▶ What you are asked to do:
In the records below, locate the line containing "Target: **stroma**.", then extract it and all following lines exactly, ending with the last line.

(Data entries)

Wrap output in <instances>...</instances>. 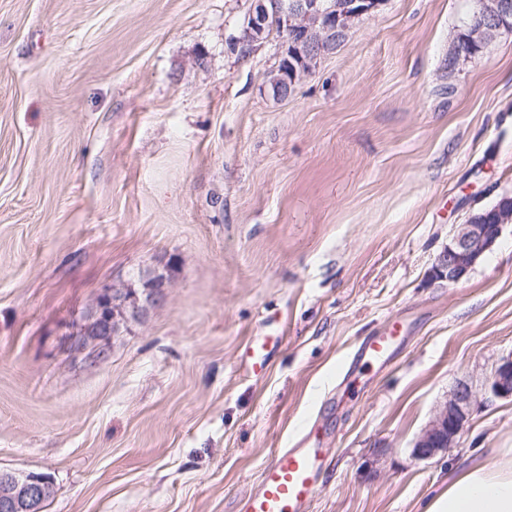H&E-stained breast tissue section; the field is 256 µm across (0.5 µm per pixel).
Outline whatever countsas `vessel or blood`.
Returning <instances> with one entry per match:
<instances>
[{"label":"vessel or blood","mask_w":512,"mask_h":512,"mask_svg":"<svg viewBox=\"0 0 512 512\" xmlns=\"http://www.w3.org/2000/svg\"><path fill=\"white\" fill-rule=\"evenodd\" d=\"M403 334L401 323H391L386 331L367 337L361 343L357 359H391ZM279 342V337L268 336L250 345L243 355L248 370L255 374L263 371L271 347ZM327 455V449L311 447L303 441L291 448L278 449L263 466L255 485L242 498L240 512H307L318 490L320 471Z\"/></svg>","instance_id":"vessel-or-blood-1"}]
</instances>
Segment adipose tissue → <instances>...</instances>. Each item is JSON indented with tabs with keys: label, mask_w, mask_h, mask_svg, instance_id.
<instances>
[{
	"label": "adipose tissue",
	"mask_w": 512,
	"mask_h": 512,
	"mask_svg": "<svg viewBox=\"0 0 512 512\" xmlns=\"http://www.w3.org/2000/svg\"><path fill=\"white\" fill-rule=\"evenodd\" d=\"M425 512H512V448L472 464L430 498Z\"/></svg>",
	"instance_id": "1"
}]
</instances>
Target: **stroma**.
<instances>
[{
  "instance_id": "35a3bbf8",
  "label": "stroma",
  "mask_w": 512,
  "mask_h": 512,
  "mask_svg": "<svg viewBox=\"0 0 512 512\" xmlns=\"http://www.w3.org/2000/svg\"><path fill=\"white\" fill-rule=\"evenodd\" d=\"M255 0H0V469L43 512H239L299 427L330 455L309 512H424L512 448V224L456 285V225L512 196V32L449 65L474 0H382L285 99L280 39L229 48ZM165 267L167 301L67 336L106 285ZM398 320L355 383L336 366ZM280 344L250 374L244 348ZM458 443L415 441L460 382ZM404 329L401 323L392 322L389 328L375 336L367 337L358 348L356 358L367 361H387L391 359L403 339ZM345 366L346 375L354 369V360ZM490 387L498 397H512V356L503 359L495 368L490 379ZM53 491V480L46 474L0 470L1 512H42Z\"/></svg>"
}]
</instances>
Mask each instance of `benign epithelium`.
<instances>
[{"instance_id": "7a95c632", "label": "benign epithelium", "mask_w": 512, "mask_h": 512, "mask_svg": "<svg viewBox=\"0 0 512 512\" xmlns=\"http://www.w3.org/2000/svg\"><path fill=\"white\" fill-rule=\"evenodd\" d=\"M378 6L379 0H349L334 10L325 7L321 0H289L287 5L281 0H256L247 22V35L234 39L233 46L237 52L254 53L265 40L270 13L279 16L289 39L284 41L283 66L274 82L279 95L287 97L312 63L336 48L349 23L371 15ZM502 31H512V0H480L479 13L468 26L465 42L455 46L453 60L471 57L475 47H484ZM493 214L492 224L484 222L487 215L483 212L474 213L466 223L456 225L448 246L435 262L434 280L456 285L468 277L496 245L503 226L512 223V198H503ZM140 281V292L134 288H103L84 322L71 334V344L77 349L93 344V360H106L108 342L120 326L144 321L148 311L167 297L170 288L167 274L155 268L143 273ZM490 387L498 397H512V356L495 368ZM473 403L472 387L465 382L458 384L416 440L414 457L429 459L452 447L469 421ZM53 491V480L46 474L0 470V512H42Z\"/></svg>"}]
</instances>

▶ Problem solution:
Target: **stroma**.
<instances>
[{
  "instance_id": "35a3bbf8",
  "label": "stroma",
  "mask_w": 512,
  "mask_h": 512,
  "mask_svg": "<svg viewBox=\"0 0 512 512\" xmlns=\"http://www.w3.org/2000/svg\"><path fill=\"white\" fill-rule=\"evenodd\" d=\"M255 0H0V469L43 512H239L299 427L330 455L309 512H424L512 448V224L456 285V225L512 196V32L449 65L474 0H382L285 99L280 39L229 48ZM165 267L167 301L67 336L106 285ZM398 320L355 383L336 366ZM280 344L250 374L244 348ZM458 443L415 441L460 382ZM404 329L401 323L392 322L389 328L375 336L367 337L358 348L356 358L367 361H387L391 359L403 339ZM345 366L346 375L354 369V360ZM490 387L498 397H512V356L503 359L495 368L490 379ZM53 491V480L46 474L0 470L1 512H42Z\"/></svg>"
}]
</instances>
Mask each instance of `benign epithelium`.
<instances>
[{"instance_id": "7a95c632", "label": "benign epithelium", "mask_w": 512, "mask_h": 512, "mask_svg": "<svg viewBox=\"0 0 512 512\" xmlns=\"http://www.w3.org/2000/svg\"><path fill=\"white\" fill-rule=\"evenodd\" d=\"M378 6L379 0H349L334 10L325 7L321 0H289L287 5L281 0H256L247 22V35L234 39L233 46L237 52L254 53L265 40L270 13L279 16L289 39L284 41L283 66L274 82L279 95L287 97L312 63L336 48L349 23L371 15ZM502 31H512V0H480L479 13L468 26L465 42L455 46L453 60L471 57L475 47H484ZM493 214L492 224L484 222L487 215L483 212L474 213L466 223L456 225L448 246L435 262L434 280L456 285L468 277L496 245L503 226L512 223V198H503ZM140 281V292L134 288H103L84 322L71 334V344L77 349L93 344V360H106L108 342L120 326L144 321L148 311L167 297L170 288L167 274L155 268L143 273ZM490 387L498 397H512V356L495 368ZM473 403L472 387L465 382L458 384L416 440L414 457L429 459L452 447L469 421ZM53 491V480L46 474L0 470V512H42Z\"/></svg>"}]
</instances>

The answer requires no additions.